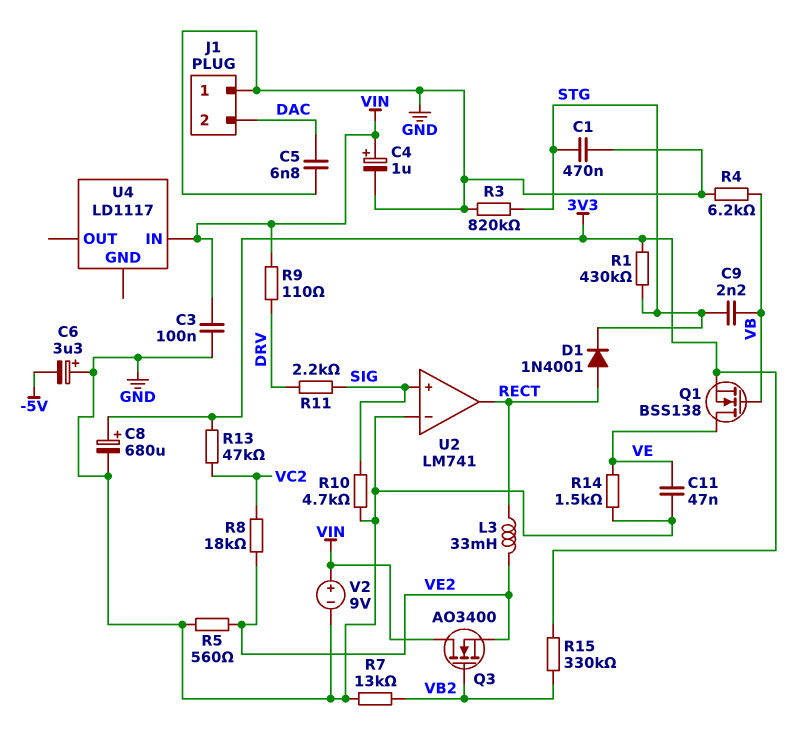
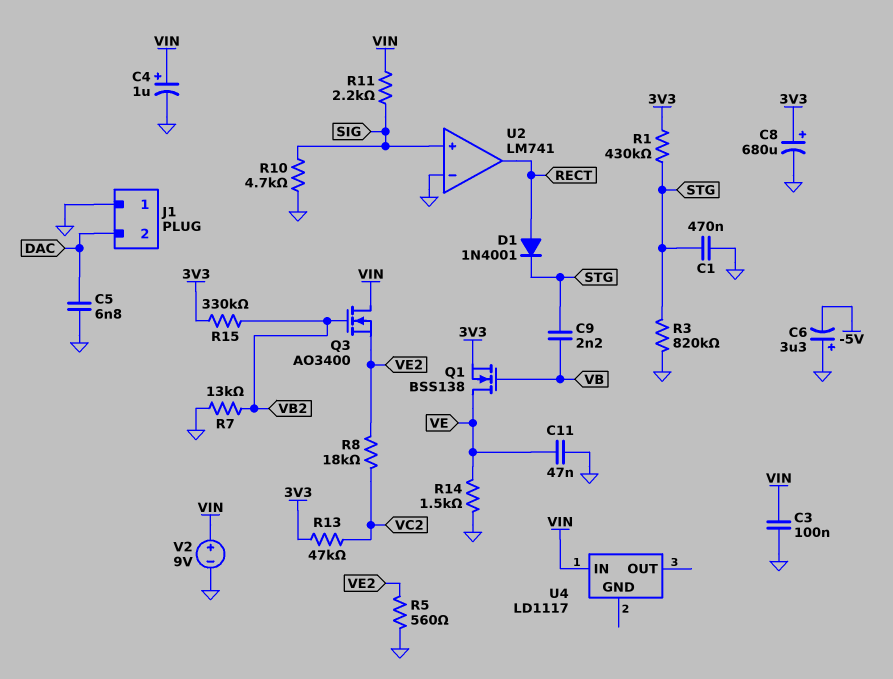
L3: 33mH (RECT, VE2) -> none
R4: 6.2k (GND, VB) -> none
R9: 110 (DRV, VIN) -> none
R11: 2.2k (DRV, SIG) -> 2.2k (SIG, VIN)

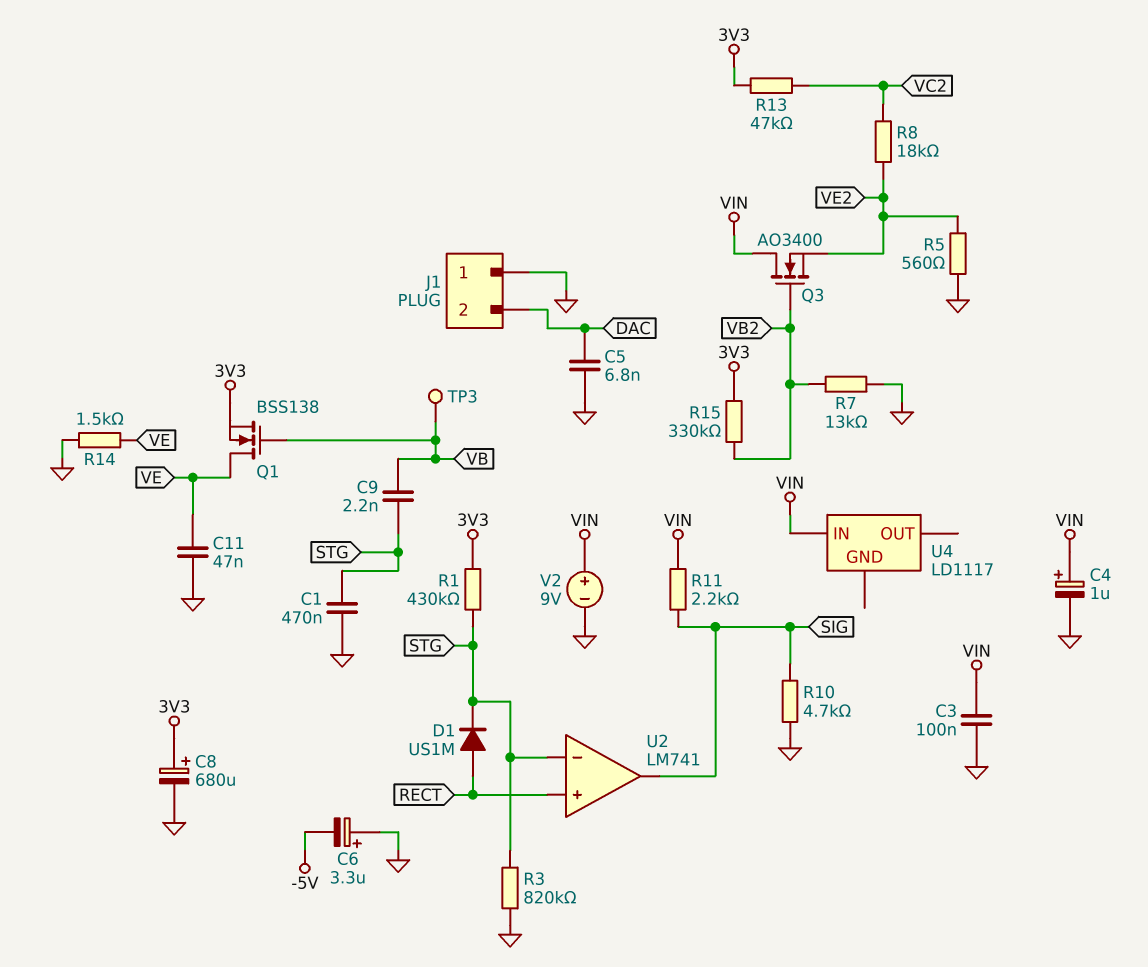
D1: diode 1N4001 (A RECT, K STG) -> diode US1M (A RECT, K STG)
TP3: none -> test point (VB)
U2 pin in+: SIG -> RECT
U2 pin in-: GND -> STG
U2 pin out: RECT -> SIG

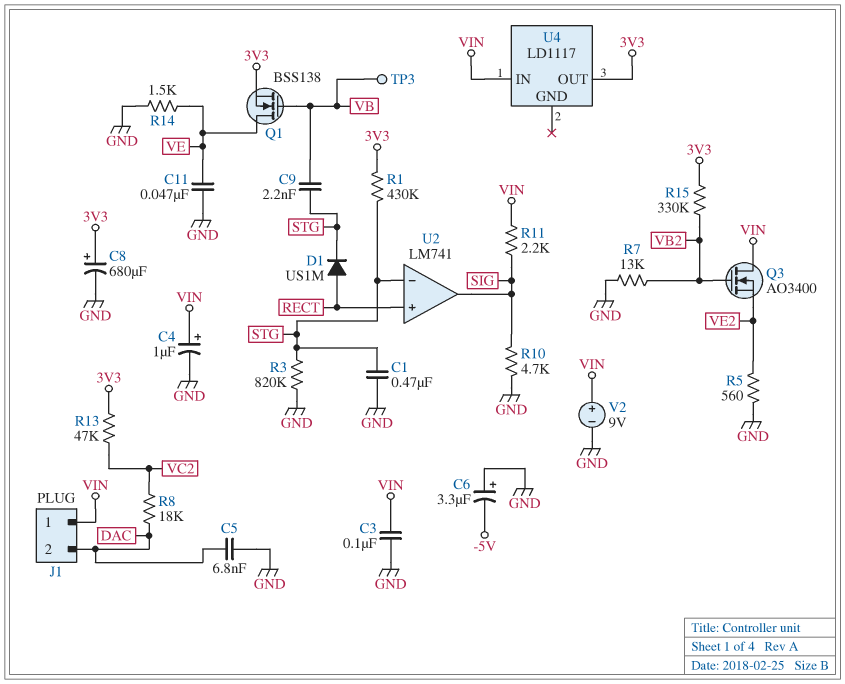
J1 pin 1: GND -> VIN
R8: 18k (VC2, VE2) -> 18k (DAC, VC2)
U4 pin OUT: none -> 3V3

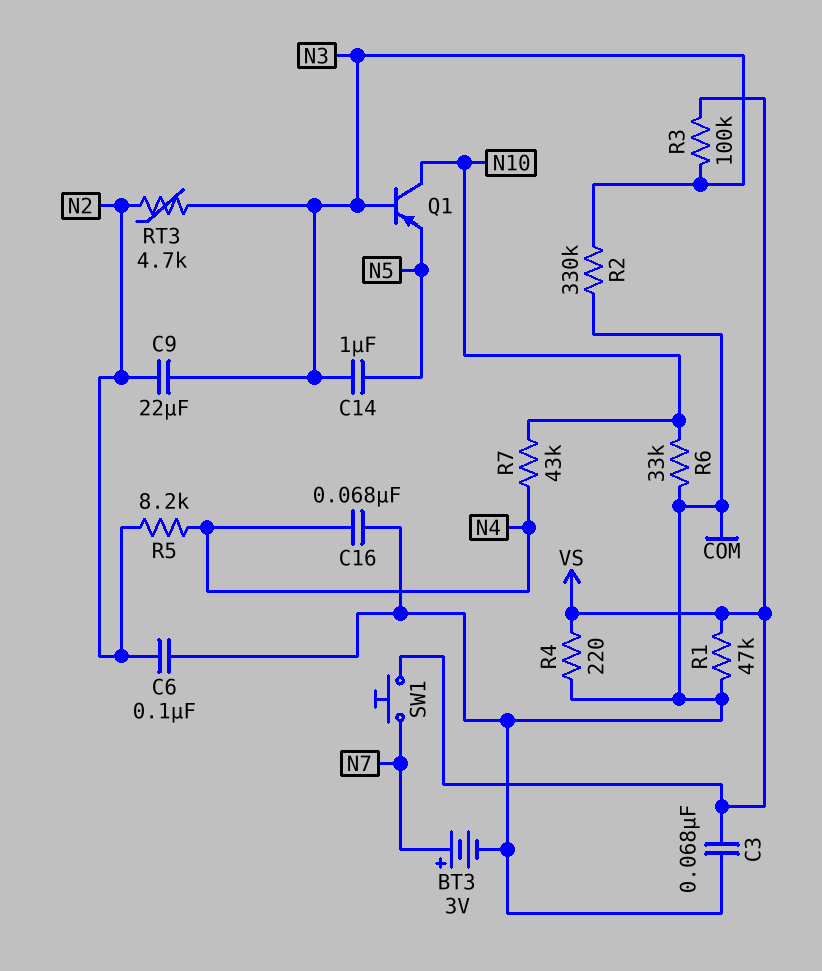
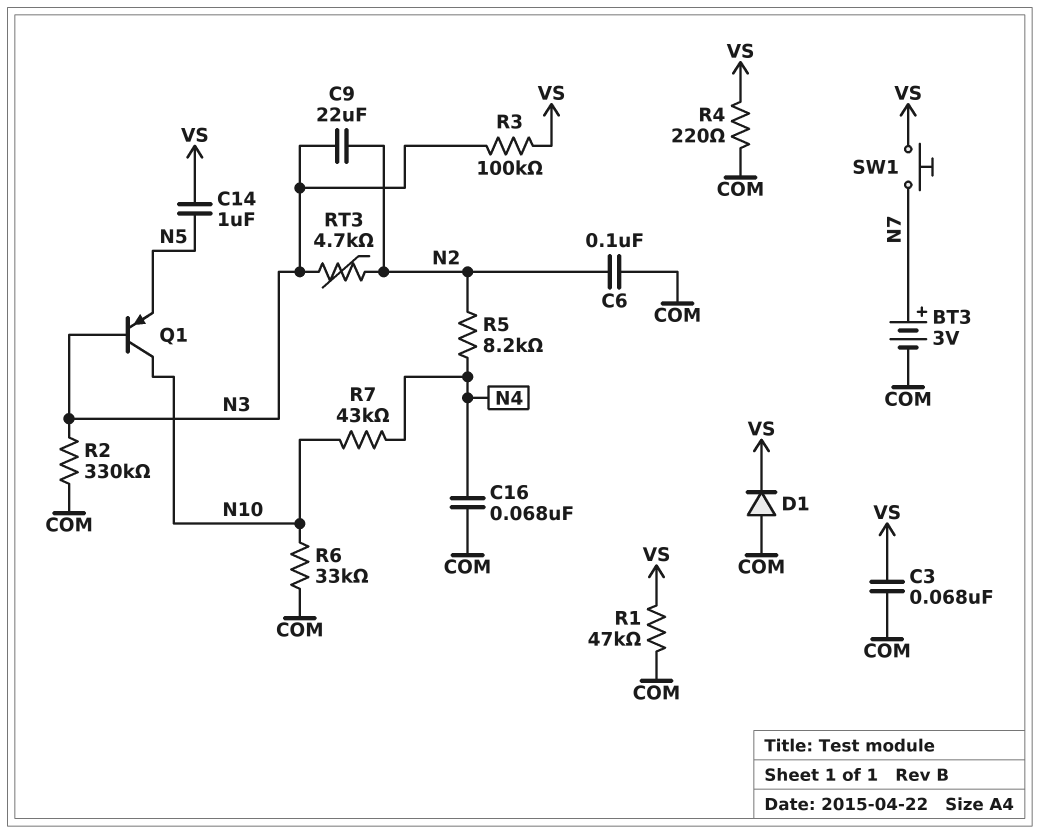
C14: 1uF (N3, N5) -> 1uF (N5, VS)
D1: none -> diode (A COM, K VS)

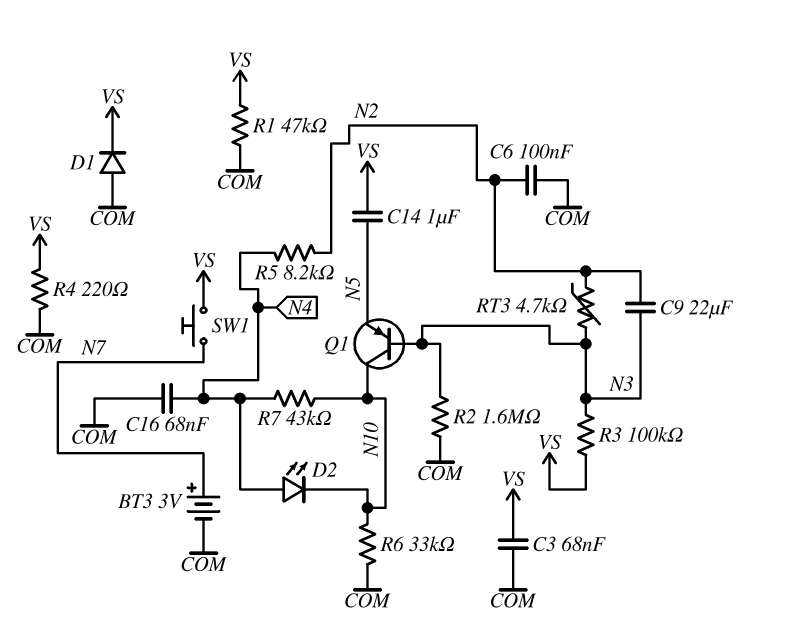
D2: none -> LED (A N4, K N10)
R2: 330k (COM, N3) -> 1.6M (COM, N3)

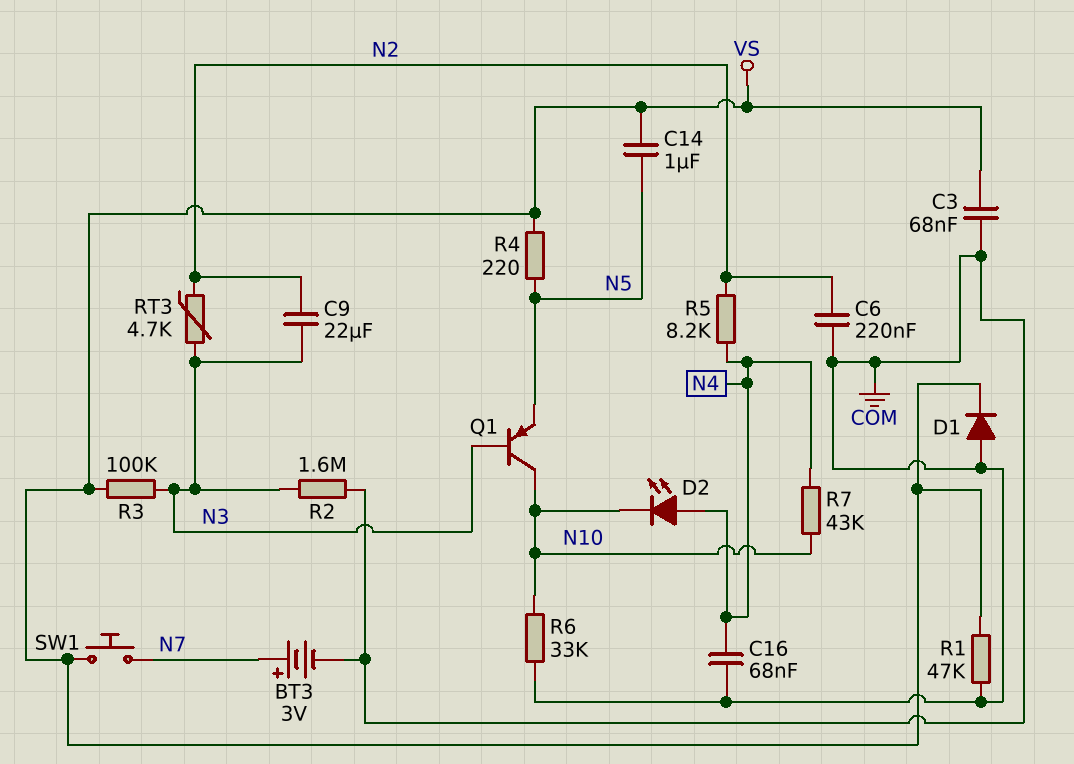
C6: 100nF (COM, N2) -> 220nF (COM, N2)
R4: 220 (COM, VS) -> 220 (N5, VS)

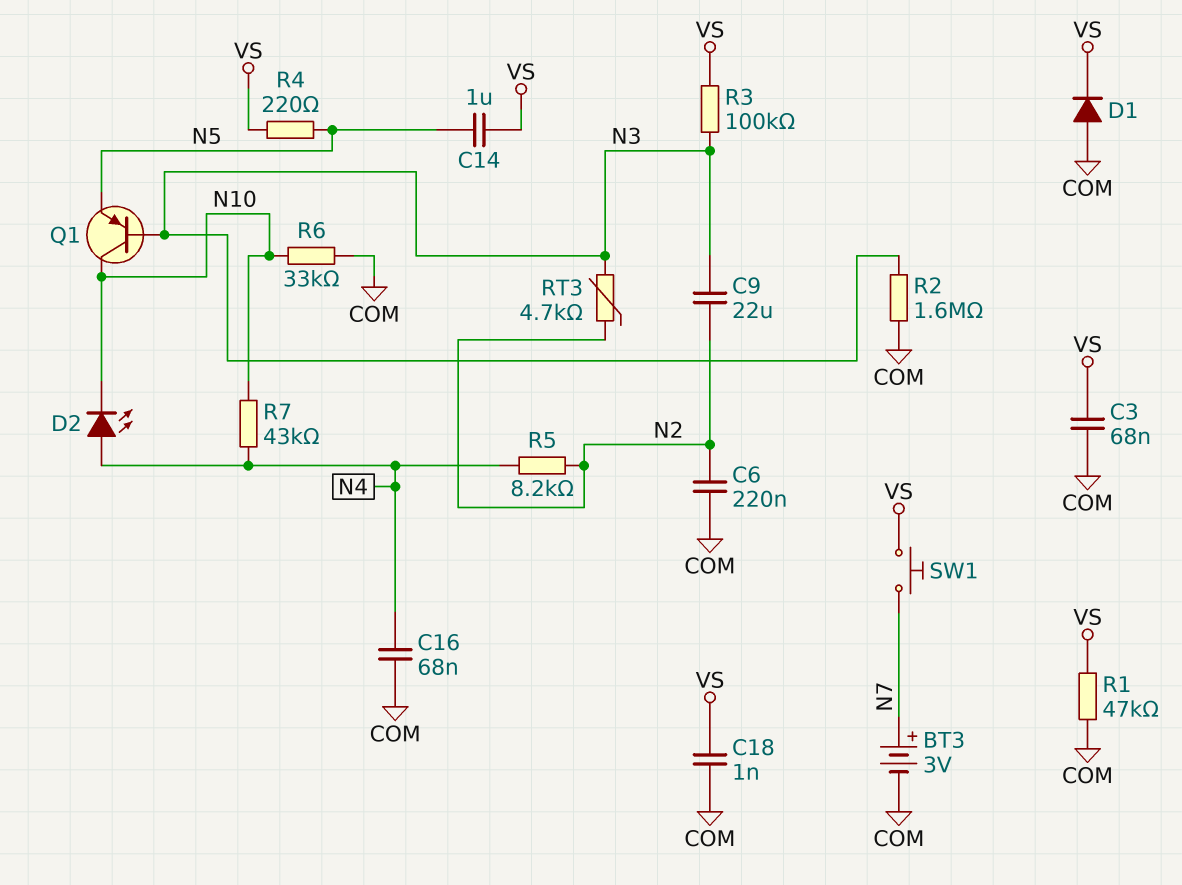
C18: none -> 1nF (COM, VS)

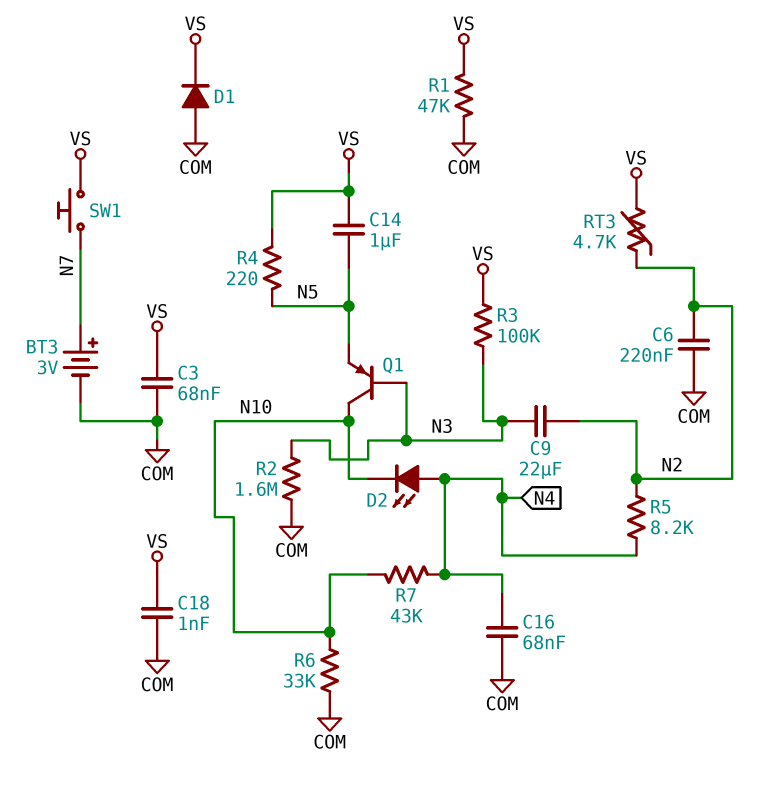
RT3: 4.7k (N2, N3) -> 4.7k (N2, VS)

☆ ☆ ☆ ☆ ☆

• The task: Only an exact copy of the lines from the top of the entries through the line with "U4 pin OUT: none -> 3V3", both included, should be given, with all pictures omitted.

• Result of this task:
L3: 33mH (RECT, VE2) -> none
R4: 6.2k (GND, VB) -> none
R9: 110 (DRV, VIN) -> none
R11: 2.2k (DRV, SIG) -> 2.2k (SIG, VIN)

D1: diode 1N4001 (A RECT, K STG) -> diode US1M (A RECT, K STG)
TP3: none -> test point (VB)
U2 pin in+: SIG -> RECT
U2 pin in-: GND -> STG
U2 pin out: RECT -> SIG

J1 pin 1: GND -> VIN
R8: 18k (VC2, VE2) -> 18k (DAC, VC2)
U4 pin OUT: none -> 3V3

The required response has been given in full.